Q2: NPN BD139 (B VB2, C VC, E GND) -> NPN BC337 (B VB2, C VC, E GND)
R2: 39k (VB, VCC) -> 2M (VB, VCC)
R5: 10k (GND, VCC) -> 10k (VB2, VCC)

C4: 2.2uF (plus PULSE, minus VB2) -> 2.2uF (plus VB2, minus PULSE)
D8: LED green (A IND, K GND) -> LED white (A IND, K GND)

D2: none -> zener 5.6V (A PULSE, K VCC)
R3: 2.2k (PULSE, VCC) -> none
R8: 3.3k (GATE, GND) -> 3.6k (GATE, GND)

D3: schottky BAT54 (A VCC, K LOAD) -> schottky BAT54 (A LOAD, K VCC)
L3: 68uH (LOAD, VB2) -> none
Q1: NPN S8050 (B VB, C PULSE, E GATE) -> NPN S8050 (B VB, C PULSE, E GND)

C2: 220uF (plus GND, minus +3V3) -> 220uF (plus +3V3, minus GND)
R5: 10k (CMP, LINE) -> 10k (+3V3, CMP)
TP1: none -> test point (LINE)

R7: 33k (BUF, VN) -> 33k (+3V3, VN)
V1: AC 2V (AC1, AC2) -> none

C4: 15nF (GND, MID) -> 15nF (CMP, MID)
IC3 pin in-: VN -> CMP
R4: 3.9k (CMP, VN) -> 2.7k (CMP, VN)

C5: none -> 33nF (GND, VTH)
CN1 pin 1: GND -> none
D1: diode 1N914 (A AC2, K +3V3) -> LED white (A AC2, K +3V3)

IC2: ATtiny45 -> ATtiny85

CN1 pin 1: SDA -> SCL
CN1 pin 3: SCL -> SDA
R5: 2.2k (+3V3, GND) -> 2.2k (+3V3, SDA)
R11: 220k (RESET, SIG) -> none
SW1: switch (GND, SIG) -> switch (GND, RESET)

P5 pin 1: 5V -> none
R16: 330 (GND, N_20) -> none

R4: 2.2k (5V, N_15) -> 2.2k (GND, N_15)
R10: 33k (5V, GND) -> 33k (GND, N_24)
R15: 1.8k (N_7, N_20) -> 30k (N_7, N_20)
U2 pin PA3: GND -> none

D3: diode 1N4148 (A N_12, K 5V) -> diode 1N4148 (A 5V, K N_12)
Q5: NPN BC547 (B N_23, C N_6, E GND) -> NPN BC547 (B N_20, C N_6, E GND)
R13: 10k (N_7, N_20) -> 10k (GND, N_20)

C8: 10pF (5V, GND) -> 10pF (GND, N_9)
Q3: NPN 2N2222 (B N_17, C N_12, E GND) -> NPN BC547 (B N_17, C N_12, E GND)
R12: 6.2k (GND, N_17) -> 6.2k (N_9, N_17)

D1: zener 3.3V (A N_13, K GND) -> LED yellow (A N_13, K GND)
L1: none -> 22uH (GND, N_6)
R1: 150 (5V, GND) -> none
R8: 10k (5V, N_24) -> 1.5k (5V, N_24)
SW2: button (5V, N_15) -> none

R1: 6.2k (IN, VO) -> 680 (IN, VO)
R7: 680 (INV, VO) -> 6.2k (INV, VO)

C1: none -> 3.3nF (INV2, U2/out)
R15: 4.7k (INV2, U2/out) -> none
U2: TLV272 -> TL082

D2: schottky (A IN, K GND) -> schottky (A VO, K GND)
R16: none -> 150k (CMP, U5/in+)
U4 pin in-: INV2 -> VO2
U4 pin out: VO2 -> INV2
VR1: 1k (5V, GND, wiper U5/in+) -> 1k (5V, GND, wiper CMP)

══════════════════════════════

Copy out the full listing exactly.

* [RESULT OF THIS TASK]:
Q2: NPN BD139 (B VB2, C VC, E GND) -> NPN BC337 (B VB2, C VC, E GND)
R2: 39k (VB, VCC) -> 2M (VB, VCC)
R5: 10k (GND, VCC) -> 10k (VB2, VCC)

C4: 2.2uF (plus PULSE, minus VB2) -> 2.2uF (plus VB2, minus PULSE)
D8: LED green (A IND, K GND) -> LED white (A IND, K GND)

D2: none -> zener 5.6V (A PULSE, K VCC)
R3: 2.2k (PULSE, VCC) -> none
R8: 3.3k (GATE, GND) -> 3.6k (GATE, GND)

D3: schottky BAT54 (A VCC, K LOAD) -> schottky BAT54 (A LOAD, K VCC)
L3: 68uH (LOAD, VB2) -> none
Q1: NPN S8050 (B VB, C PULSE, E GATE) -> NPN S8050 (B VB, C PULSE, E GND)

C2: 220uF (plus GND, minus +3V3) -> 220uF (plus +3V3, minus GND)
R5: 10k (CMP, LINE) -> 10k (+3V3, CMP)
TP1: none -> test point (LINE)

R7: 33k (BUF, VN) -> 33k (+3V3, VN)
V1: AC 2V (AC1, AC2) -> none

C4: 15nF (GND, MID) -> 15nF (CMP, MID)
IC3 pin in-: VN -> CMP
R4: 3.9k (CMP, VN) -> 2.7k (CMP, VN)

C5: none -> 33nF (GND, VTH)
CN1 pin 1: GND -> none
D1: diode 1N914 (A AC2, K +3V3) -> LED white (A AC2, K +3V3)

IC2: ATtiny45 -> ATtiny85

CN1 pin 1: SDA -> SCL
CN1 pin 3: SCL -> SDA
R5: 2.2k (+3V3, GND) -> 2.2k (+3V3, SDA)
R11: 220k (RESET, SIG) -> none
SW1: switch (GND, SIG) -> switch (GND, RESET)

P5 pin 1: 5V -> none
R16: 330 (GND, N_20) -> none

R4: 2.2k (5V, N_15) -> 2.2k (GND, N_15)
R10: 33k (5V, GND) -> 33k (GND, N_24)
R15: 1.8k (N_7, N_20) -> 30k (N_7, N_20)
U2 pin PA3: GND -> none

D3: diode 1N4148 (A N_12, K 5V) -> diode 1N4148 (A 5V, K N_12)
Q5: NPN BC547 (B N_23, C N_6, E GND) -> NPN BC547 (B N_20, C N_6, E GND)
R13: 10k (N_7, N_20) -> 10k (GND, N_20)

C8: 10pF (5V, GND) -> 10pF (GND, N_9)
Q3: NPN 2N2222 (B N_17, C N_12, E GND) -> NPN BC547 (B N_17, C N_12, E GND)
R12: 6.2k (GND, N_17) -> 6.2k (N_9, N_17)

D1: zener 3.3V (A N_13, K GND) -> LED yellow (A N_13, K GND)
L1: none -> 22uH (GND, N_6)
R1: 150 (5V, GND) -> none
R8: 10k (5V, N_24) -> 1.5k (5V, N_24)
SW2: button (5V, N_15) -> none

R1: 6.2k (IN, VO) -> 680 (IN, VO)
R7: 680 (INV, VO) -> 6.2k (INV, VO)

C1: none -> 3.3nF (INV2, U2/out)
R15: 4.7k (INV2, U2/out) -> none
U2: TLV272 -> TL082

D2: schottky (A IN, K GND) -> schottky (A VO, K GND)
R16: none -> 150k (CMP, U5/in+)
U4 pin in-: INV2 -> VO2
U4 pin out: VO2 -> INV2
VR1: 1k (5V, GND, wiper U5/in+) -> 1k (5V, GND, wiper CMP)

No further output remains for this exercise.